(RECORDS TO PROCESS):
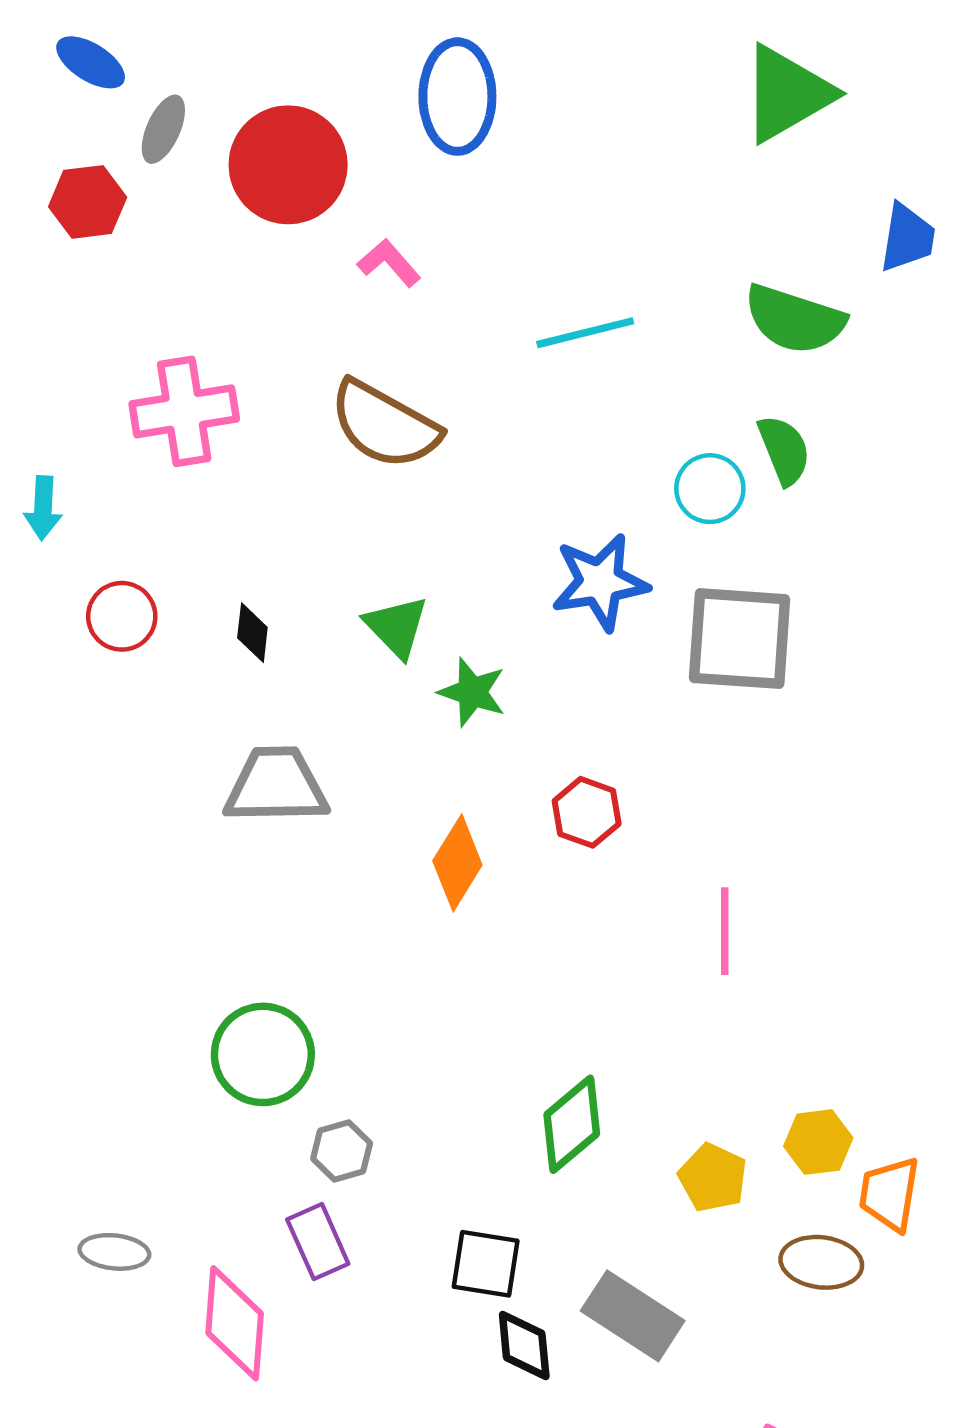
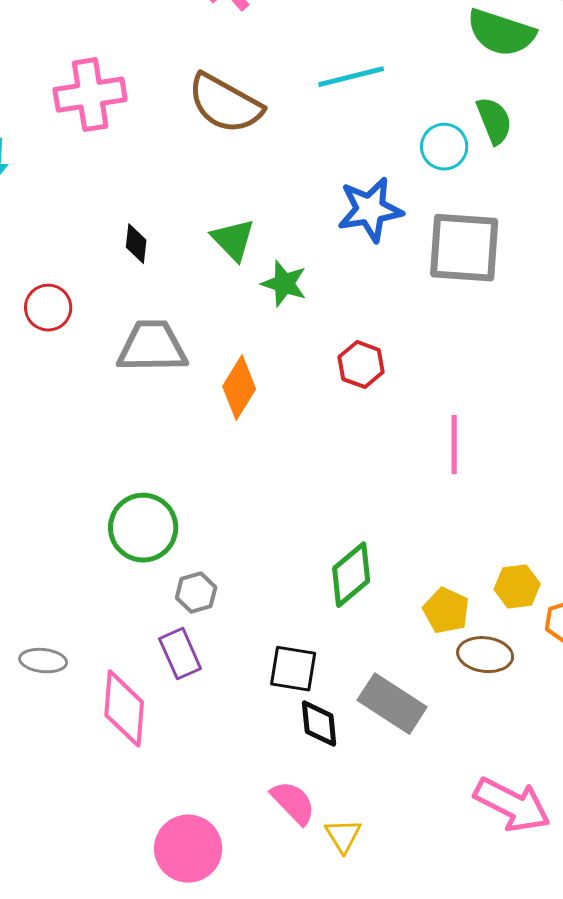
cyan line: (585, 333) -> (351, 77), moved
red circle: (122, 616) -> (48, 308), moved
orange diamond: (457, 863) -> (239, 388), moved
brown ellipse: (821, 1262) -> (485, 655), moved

...

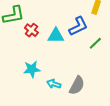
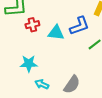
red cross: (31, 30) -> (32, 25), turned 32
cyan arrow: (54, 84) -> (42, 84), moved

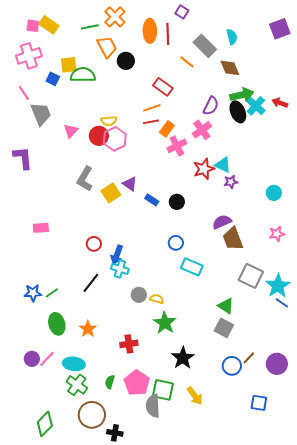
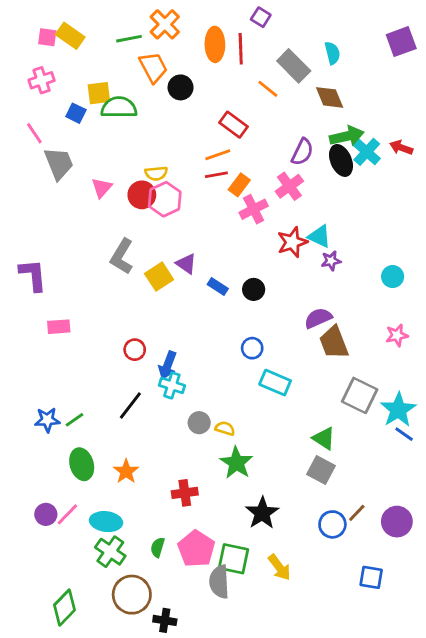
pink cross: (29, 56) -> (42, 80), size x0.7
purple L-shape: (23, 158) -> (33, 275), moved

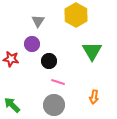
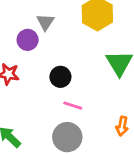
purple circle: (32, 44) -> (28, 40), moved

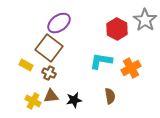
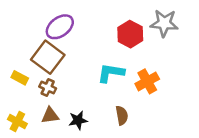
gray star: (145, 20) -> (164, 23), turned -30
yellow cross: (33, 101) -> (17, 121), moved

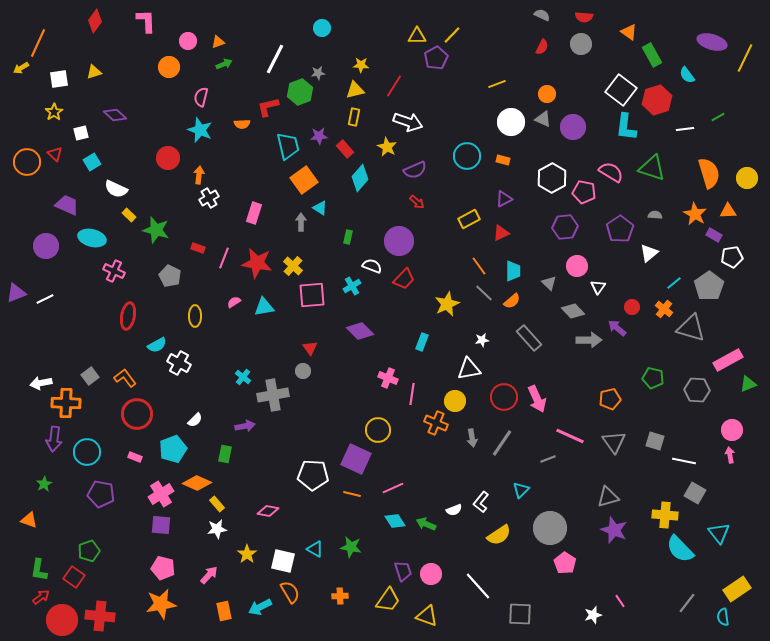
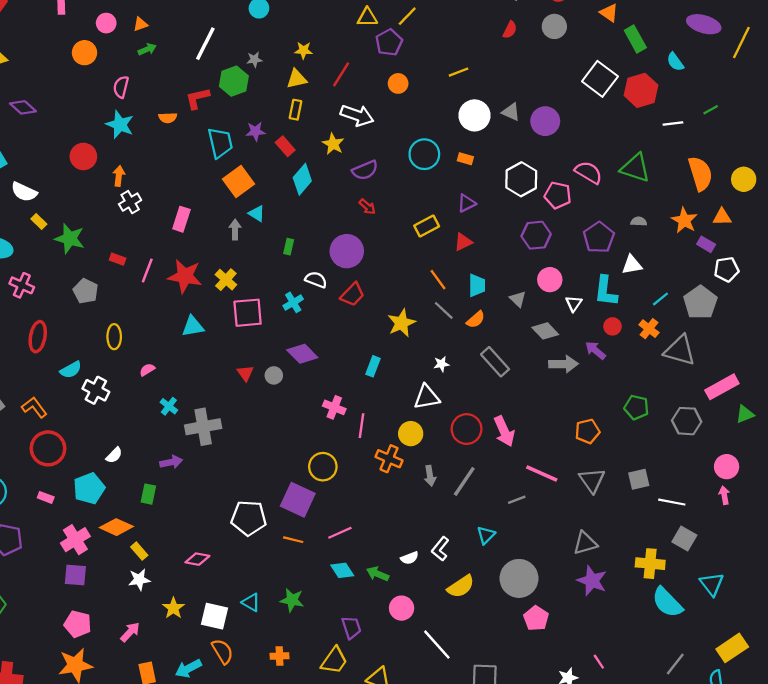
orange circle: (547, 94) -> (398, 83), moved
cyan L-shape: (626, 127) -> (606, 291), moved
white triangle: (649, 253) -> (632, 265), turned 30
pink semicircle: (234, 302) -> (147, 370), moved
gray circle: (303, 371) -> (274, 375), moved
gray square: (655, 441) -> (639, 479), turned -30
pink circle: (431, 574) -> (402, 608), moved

(HOW TO COMPLETE THIS TASK): Determine how many lines in the data above include the word "pink", and state that number only.

(TASK RESPONSE): 3